● **Work to be completed**: For this exercise, set down all the records exactly as given.

● **Data in this exercise**:
= = =

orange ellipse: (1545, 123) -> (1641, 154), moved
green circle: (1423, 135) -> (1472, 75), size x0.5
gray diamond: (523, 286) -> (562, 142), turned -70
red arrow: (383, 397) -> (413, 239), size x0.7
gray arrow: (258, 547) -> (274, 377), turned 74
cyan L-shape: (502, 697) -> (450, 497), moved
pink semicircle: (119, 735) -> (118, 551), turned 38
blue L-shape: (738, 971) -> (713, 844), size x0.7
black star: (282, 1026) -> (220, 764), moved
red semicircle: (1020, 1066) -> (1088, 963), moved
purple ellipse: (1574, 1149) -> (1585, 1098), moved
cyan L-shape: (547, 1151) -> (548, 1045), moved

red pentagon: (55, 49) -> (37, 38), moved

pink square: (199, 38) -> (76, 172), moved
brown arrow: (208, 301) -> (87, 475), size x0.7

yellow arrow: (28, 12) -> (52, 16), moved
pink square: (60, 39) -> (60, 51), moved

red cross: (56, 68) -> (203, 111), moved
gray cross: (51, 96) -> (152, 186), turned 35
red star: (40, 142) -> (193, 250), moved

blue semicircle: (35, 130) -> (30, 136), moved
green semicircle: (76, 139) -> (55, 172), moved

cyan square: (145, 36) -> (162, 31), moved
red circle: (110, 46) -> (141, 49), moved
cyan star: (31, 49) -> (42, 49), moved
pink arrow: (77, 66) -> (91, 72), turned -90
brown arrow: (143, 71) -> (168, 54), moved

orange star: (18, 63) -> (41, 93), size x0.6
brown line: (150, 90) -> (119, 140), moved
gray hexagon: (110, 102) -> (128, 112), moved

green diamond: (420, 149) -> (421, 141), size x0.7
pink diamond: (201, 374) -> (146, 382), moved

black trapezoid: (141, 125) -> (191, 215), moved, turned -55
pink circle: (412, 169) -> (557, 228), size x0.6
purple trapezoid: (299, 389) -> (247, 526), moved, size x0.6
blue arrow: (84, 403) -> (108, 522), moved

= = =

● **Response to this exercise**:
orange ellipse: (1545, 123) -> (1641, 154), moved
green circle: (1423, 135) -> (1472, 75), size x0.5
gray diamond: (523, 286) -> (562, 142), turned -70
red arrow: (383, 397) -> (413, 239), size x0.7
gray arrow: (258, 547) -> (274, 377), turned 74
cyan L-shape: (502, 697) -> (450, 497), moved
pink semicircle: (119, 735) -> (118, 551), turned 38
blue L-shape: (738, 971) -> (713, 844), size x0.7
black star: (282, 1026) -> (220, 764), moved
red semicircle: (1020, 1066) -> (1088, 963), moved
purple ellipse: (1574, 1149) -> (1585, 1098), moved
cyan L-shape: (547, 1151) -> (548, 1045), moved

red pentagon: (55, 49) -> (37, 38), moved

pink square: (199, 38) -> (76, 172), moved
brown arrow: (208, 301) -> (87, 475), size x0.7

yellow arrow: (28, 12) -> (52, 16), moved
pink square: (60, 39) -> (60, 51), moved

red cross: (56, 68) -> (203, 111), moved
gray cross: (51, 96) -> (152, 186), turned 35
red star: (40, 142) -> (193, 250), moved

blue semicircle: (35, 130) -> (30, 136), moved
green semicircle: (76, 139) -> (55, 172), moved

cyan square: (145, 36) -> (162, 31), moved
red circle: (110, 46) -> (141, 49), moved
cyan star: (31, 49) -> (42, 49), moved
pink arrow: (77, 66) -> (91, 72), turned -90
brown arrow: (143, 71) -> (168, 54), moved

orange star: (18, 63) -> (41, 93), size x0.6
brown line: (150, 90) -> (119, 140), moved
gray hexagon: (110, 102) -> (128, 112), moved

green diamond: (420, 149) -> (421, 141), size x0.7
pink diamond: (201, 374) -> (146, 382), moved

black trapezoid: (141, 125) -> (191, 215), moved, turned -55
pink circle: (412, 169) -> (557, 228), size x0.6
purple trapezoid: (299, 389) -> (247, 526), moved, size x0.6
blue arrow: (84, 403) -> (108, 522), moved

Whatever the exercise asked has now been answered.